**Source material**
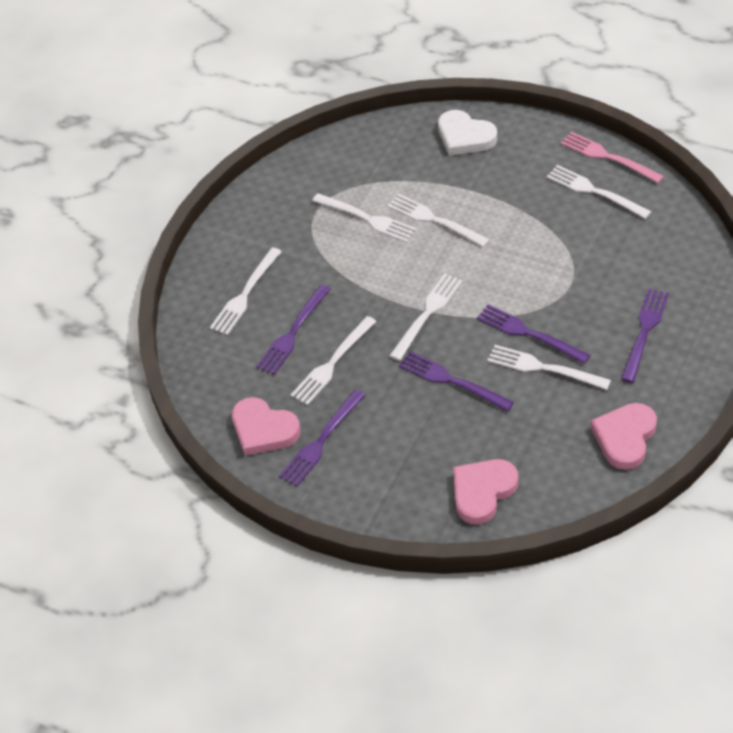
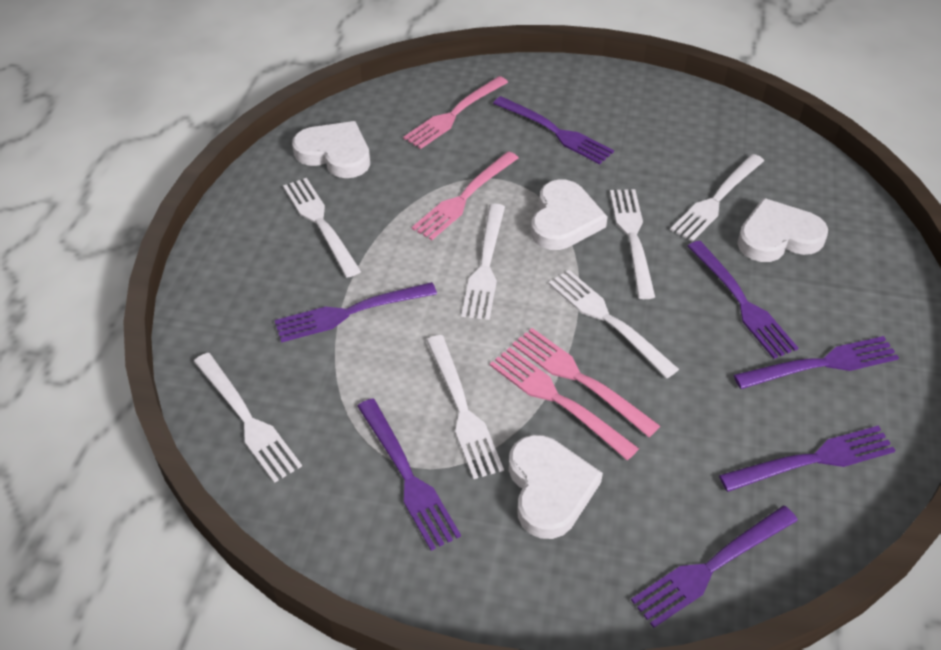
pink fork: 1 -> 4
pink heart: 3 -> 0
purple fork: 5 -> 7
white heart: 1 -> 4

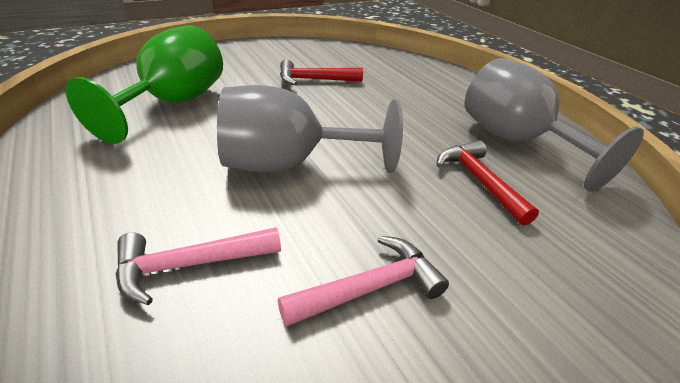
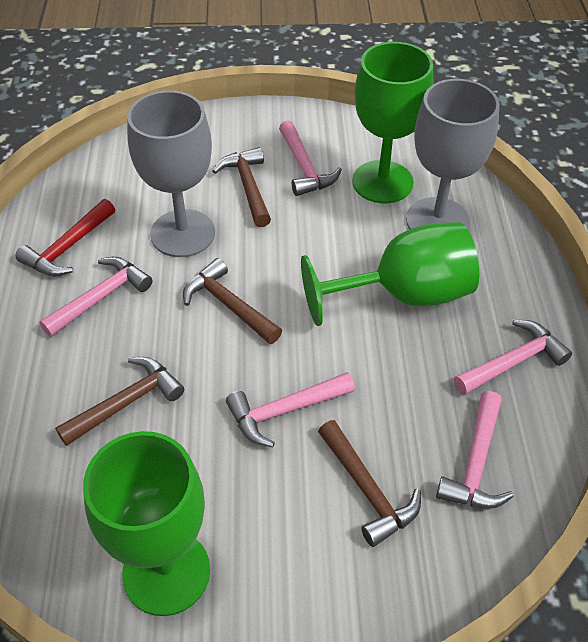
brown hammer: 0 -> 4
green goblet: 1 -> 3
pink hammer: 2 -> 5
red hammer: 2 -> 1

**Exercise**
In the records above, find each line with the word "pink" and copy it.

**Answer to the problem**
pink fork: 1 -> 4
pink heart: 3 -> 0
pink hammer: 2 -> 5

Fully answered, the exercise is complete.